▶ **What you should do**
Go through the material underneath and show every line where the string "brown" occurs.

▶ **Task inputs**
○ ○ ○ ○
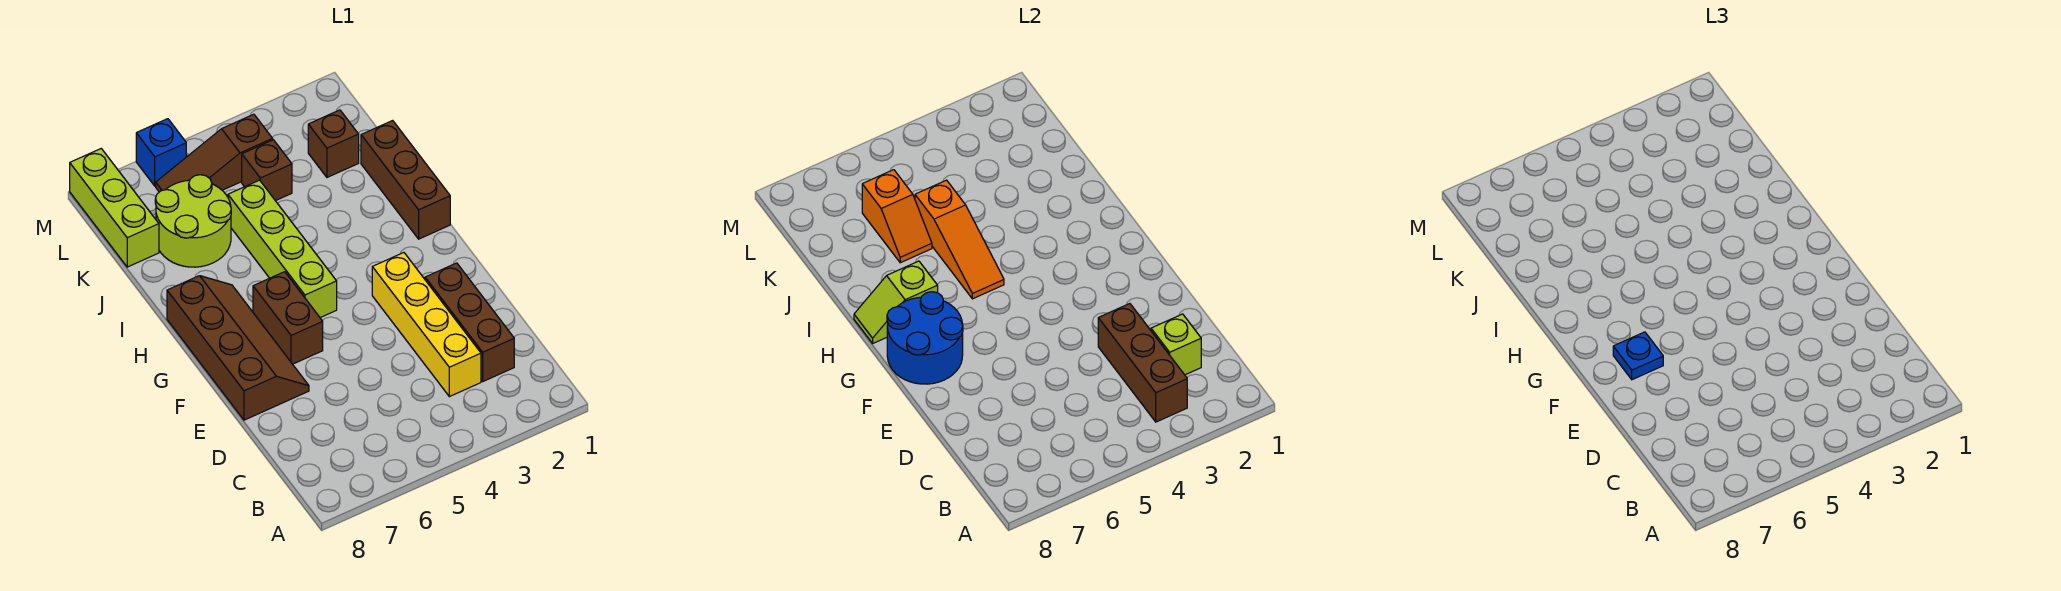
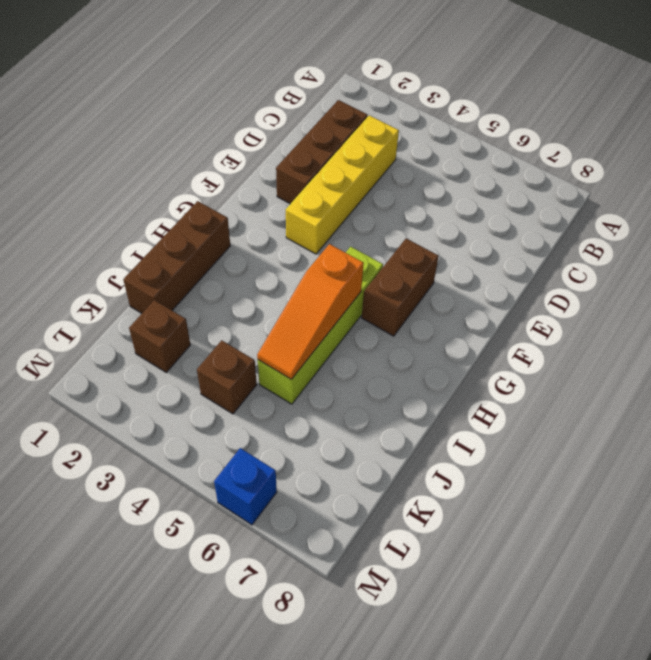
orange 1x3 slope [257,244,364,379] -> orange 1x3 slope turned to [915,180,1004,299]
none -> brown 2x4 slope [167,276,309,420]
none -> lime 2x2 round brick [155,175,231,267]
none -> lime 1x3 brick [70,149,159,267]

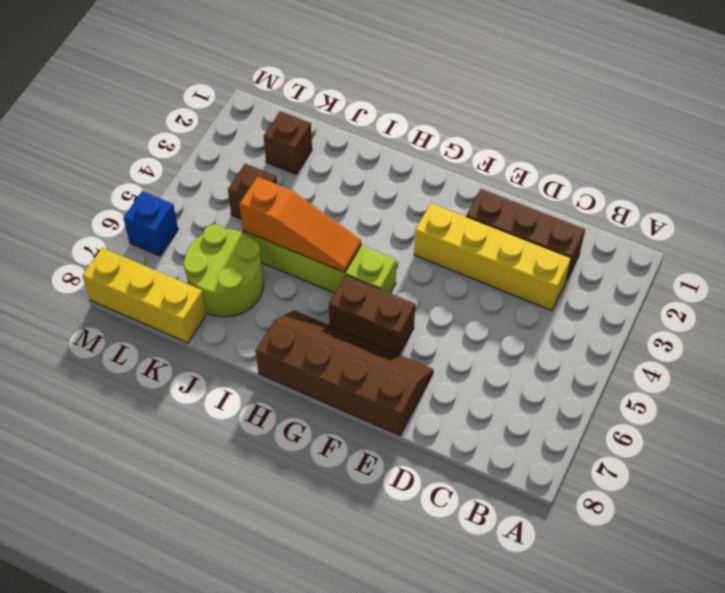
yellow 1x3 brick [82,248,206,343] -> lime 1x3 brick [70,149,159,267]
none -> brown 1x3 brick [361,121,450,239]
none -> brown 1x3 slope [156,114,273,192]
none -> brown 1x3 brick [1098,304,1187,422]

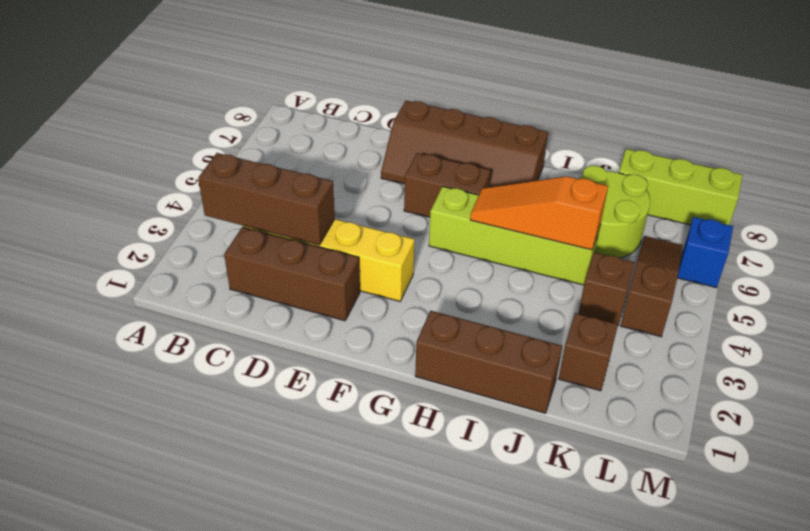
none -> lime 1x1 brick [1151,314,1201,375]
none -> blue 2x2 round brick [887,292,963,384]
none -> lime 1x2 slope [854,261,938,343]

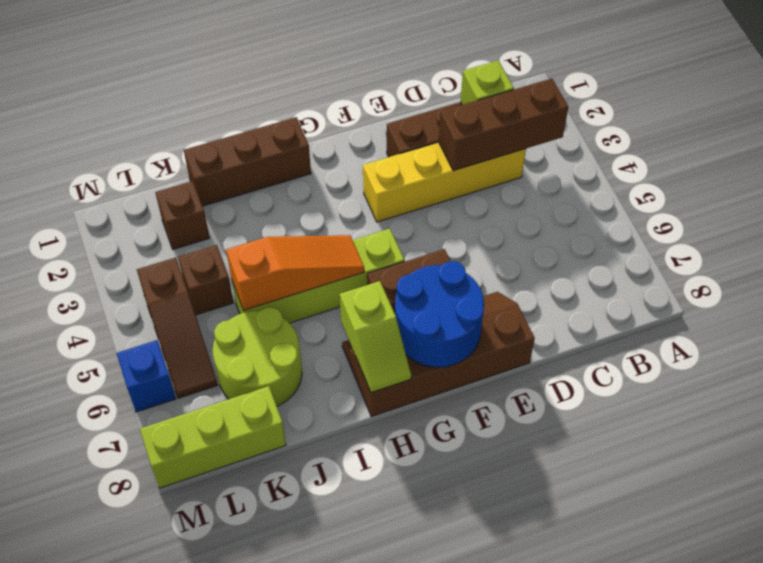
none -> orange 1x2 slope [862,170,932,263]
none -> blue 1x1 plate [1613,332,1663,380]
○ ○ ○ ○
▶ **Written response**
none -> brown 2x4 slope [167,276,309,420]
none -> brown 1x3 brick [361,121,450,239]
none -> brown 1x3 slope [156,114,273,192]
none -> brown 1x3 brick [1098,304,1187,422]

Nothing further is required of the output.